- _WORK TO COMPLETE_: Repeat the data word for word, excluding every picture.

Records from a collection
========

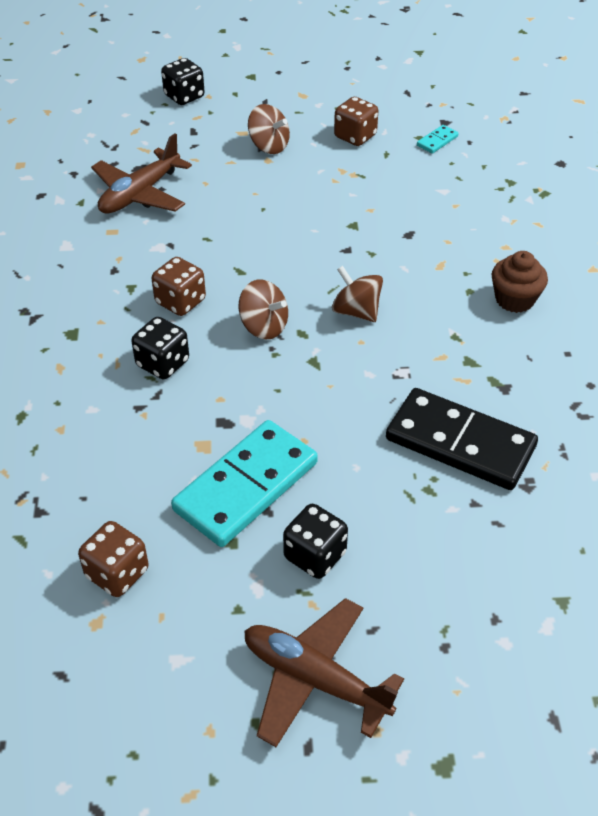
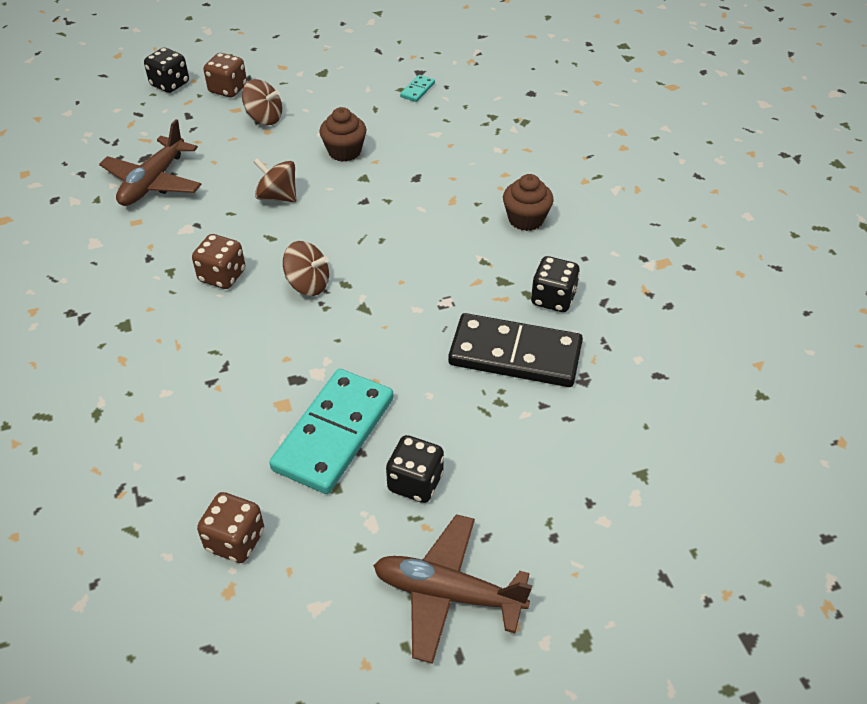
camera: 15 degrees left, 0 degrees up
(163, 363) = (222, 336): black dice -> black dice (553, 299)
(341, 194) = (344, 151): none -> brown cupcake
(355, 136) = (342, 97): brown dice -> brown dice (228, 89)
(356, 311) = (389, 255): brown spinning top -> brown spinning top (277, 196)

========

- _RESPONSE_:
camera: 15 degrees left, 0 degrees up
(163, 363) = (222, 336): black dice -> black dice (553, 299)
(341, 194) = (344, 151): none -> brown cupcake
(355, 136) = (342, 97): brown dice -> brown dice (228, 89)
(356, 311) = (389, 255): brown spinning top -> brown spinning top (277, 196)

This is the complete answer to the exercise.